Revision comparison data:
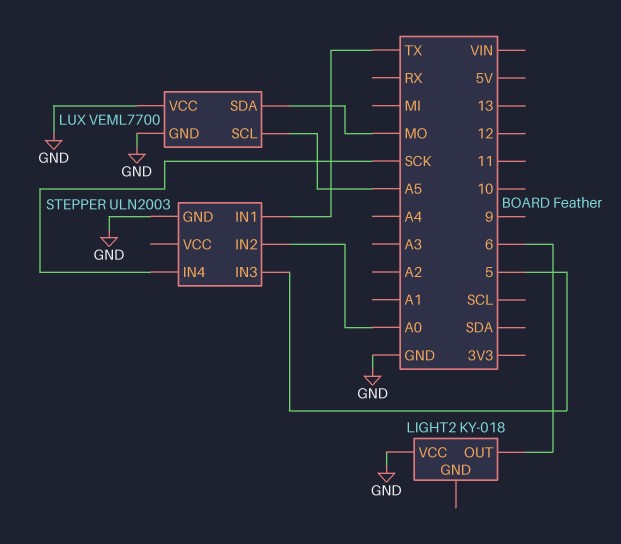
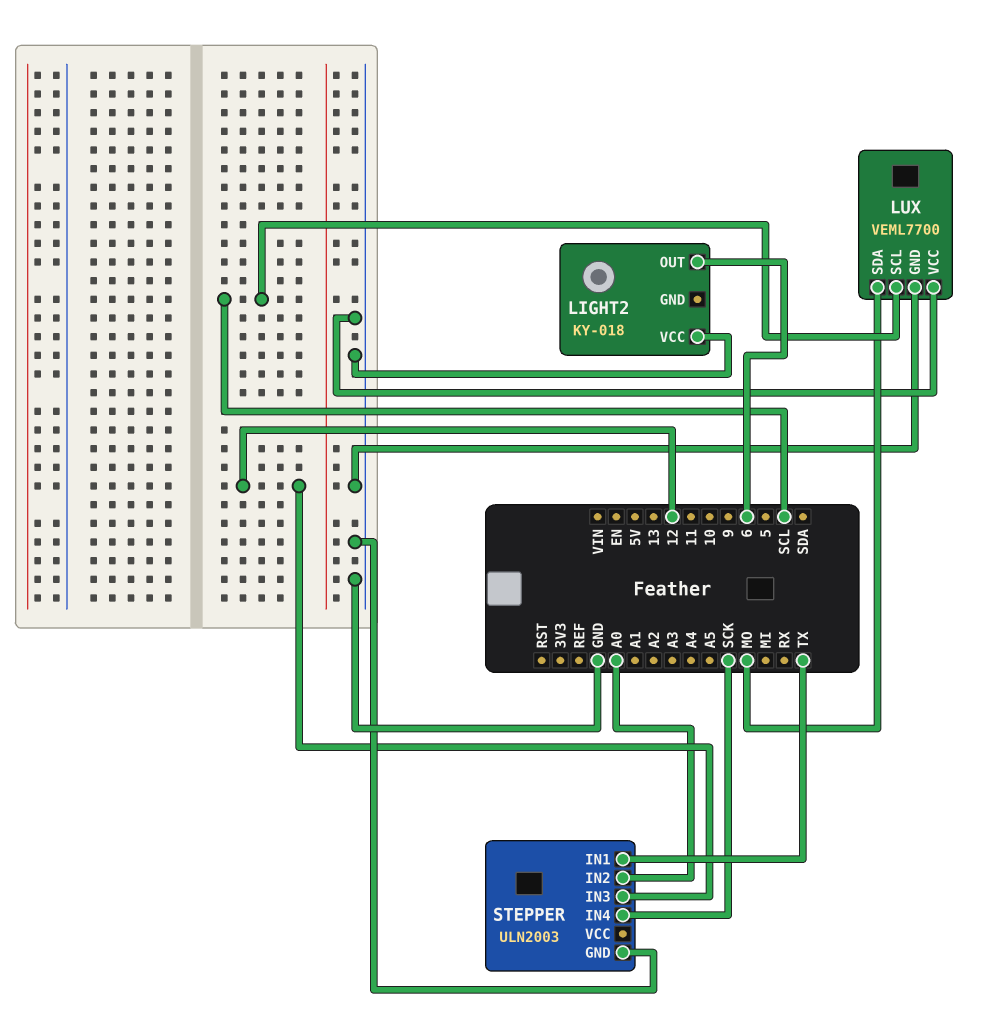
LUX pin SCL: A5 -> SCL
STEPPER pin IN3: 5 -> 12

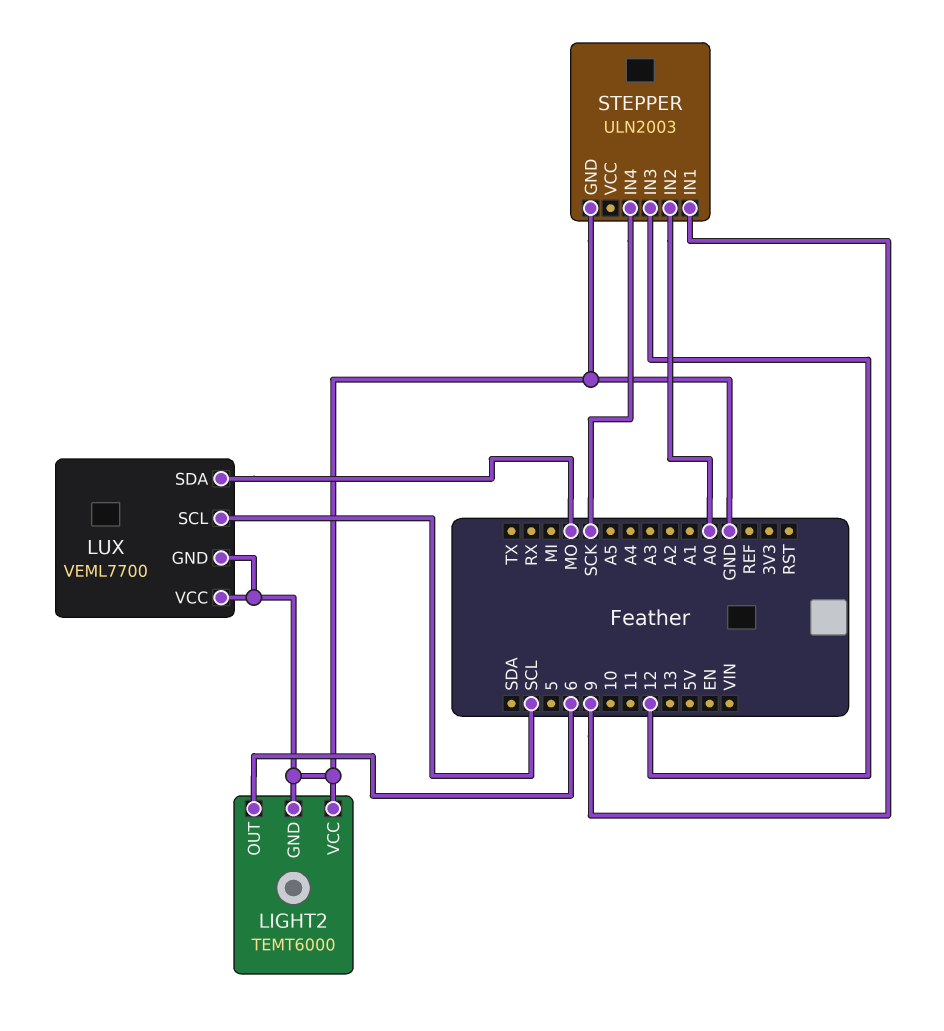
LIGHT2: KY-018 -> TEMT6000
LIGHT2 pin GND: none -> GND
STEPPER pin IN1: TX -> 9

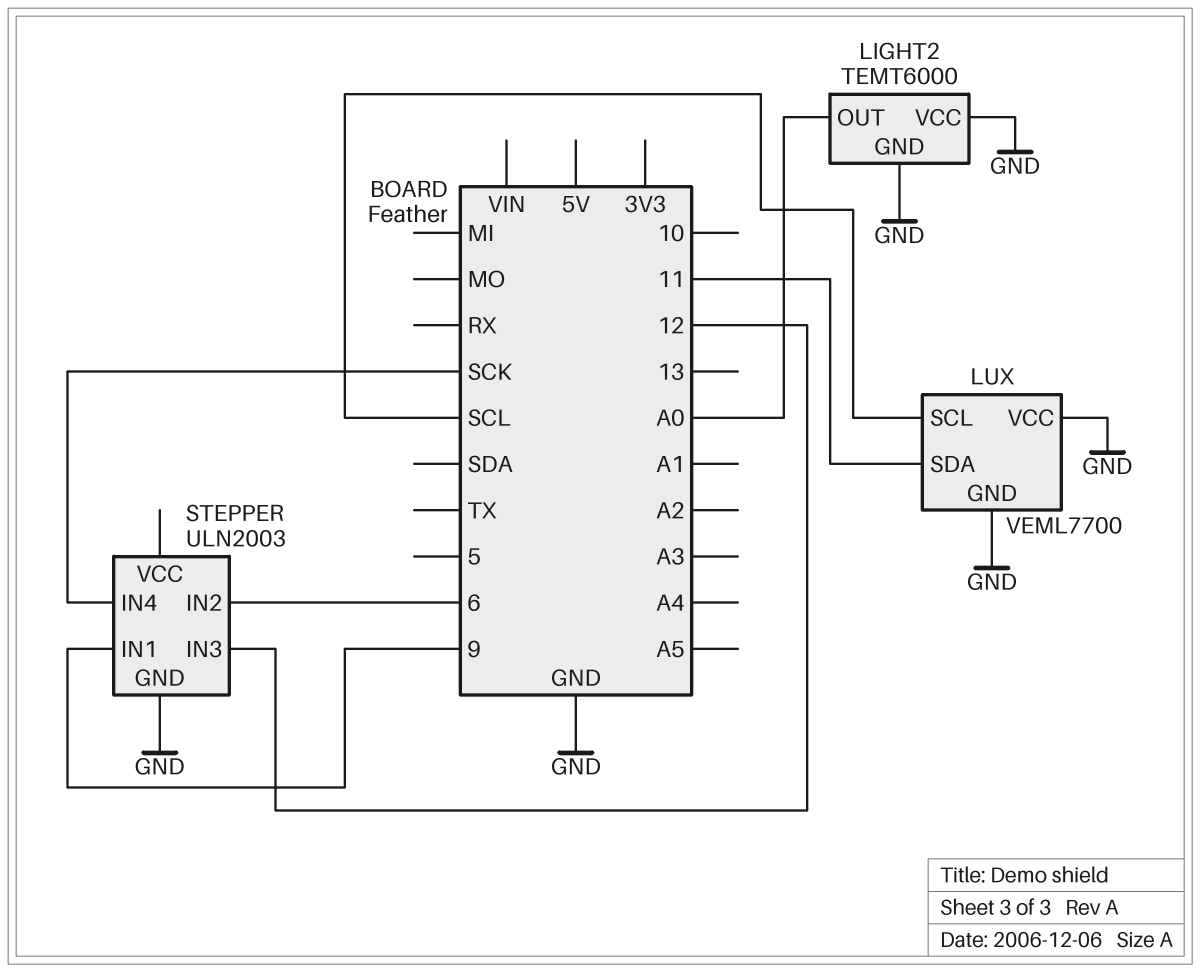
LIGHT2 pin OUT: 6 -> A0
LUX pin SDA: MO -> 11
STEPPER pin IN2: A0 -> 6

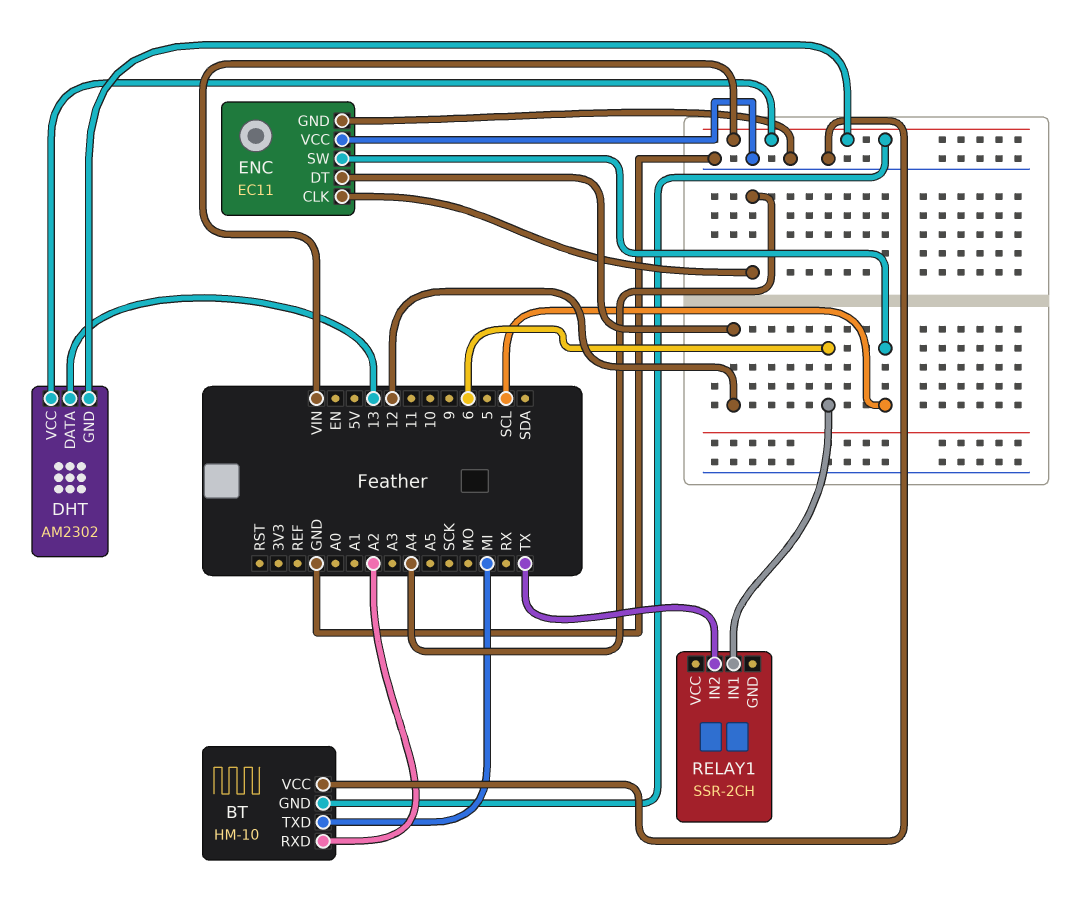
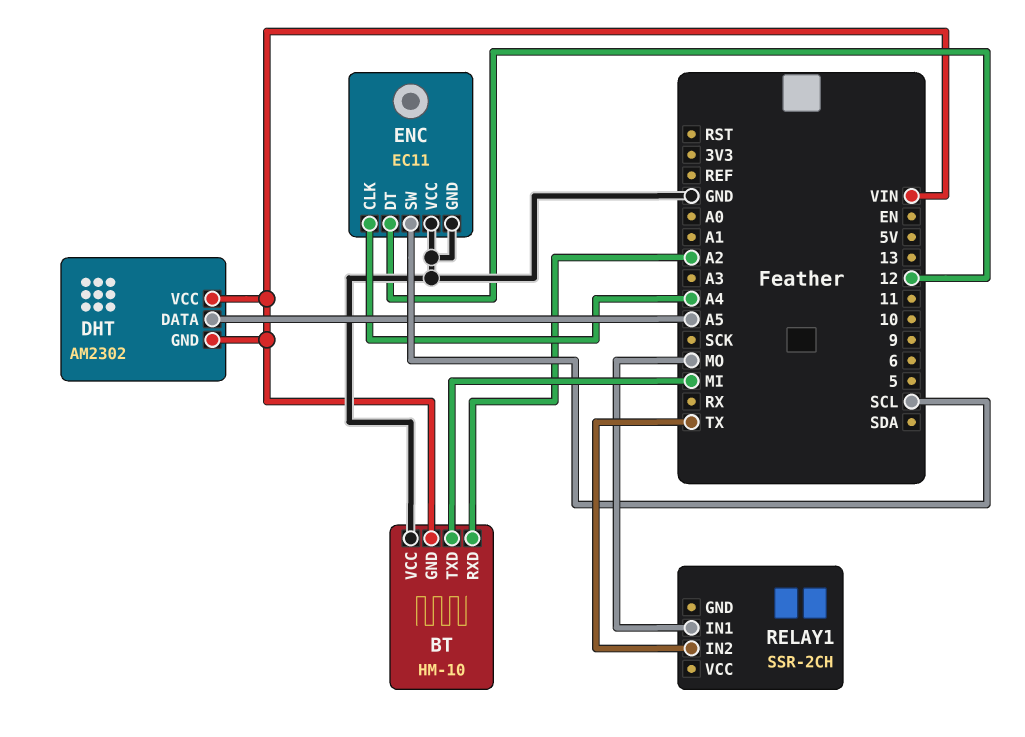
DHT pin DATA: 13 -> A5
RELAY1 pin IN1: 6 -> MO

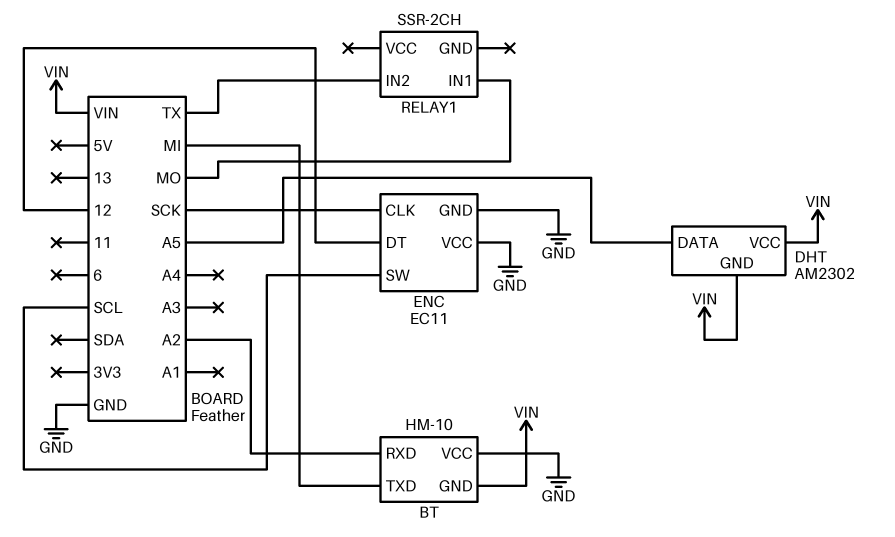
ENC pin CLK: A4 -> SCK

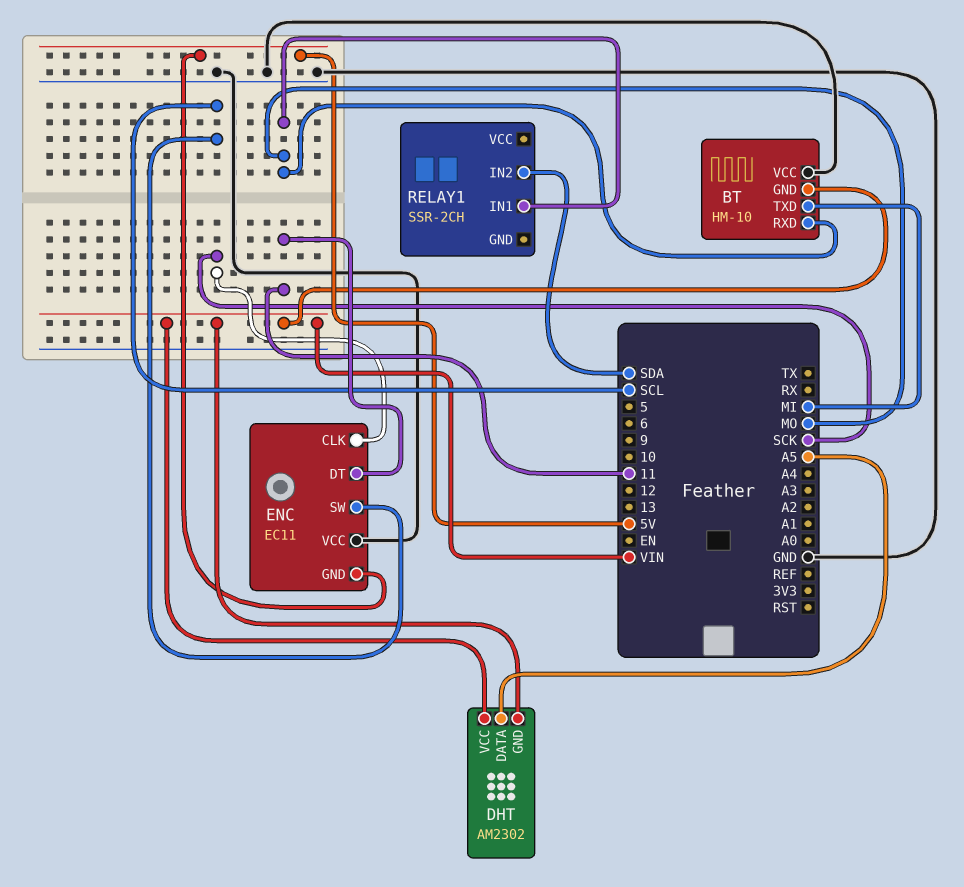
BT pin RXD: A2 -> MO
ENC pin DT: 12 -> 11
ENC pin GND: GND -> 5V
RELAY1 pin IN2: TX -> SDA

- Task directions: Only the lines from the one with "LUX pin SDA: MO -> 11" through the final line of the data should be written out, exactly and including both ends. Skip the pictures.

- Solution to this task:
LUX pin SDA: MO -> 11
STEPPER pin IN2: A0 -> 6

DHT pin DATA: 13 -> A5
RELAY1 pin IN1: 6 -> MO

ENC pin CLK: A4 -> SCK

BT pin RXD: A2 -> MO
ENC pin DT: 12 -> 11
ENC pin GND: GND -> 5V
RELAY1 pin IN2: TX -> SDA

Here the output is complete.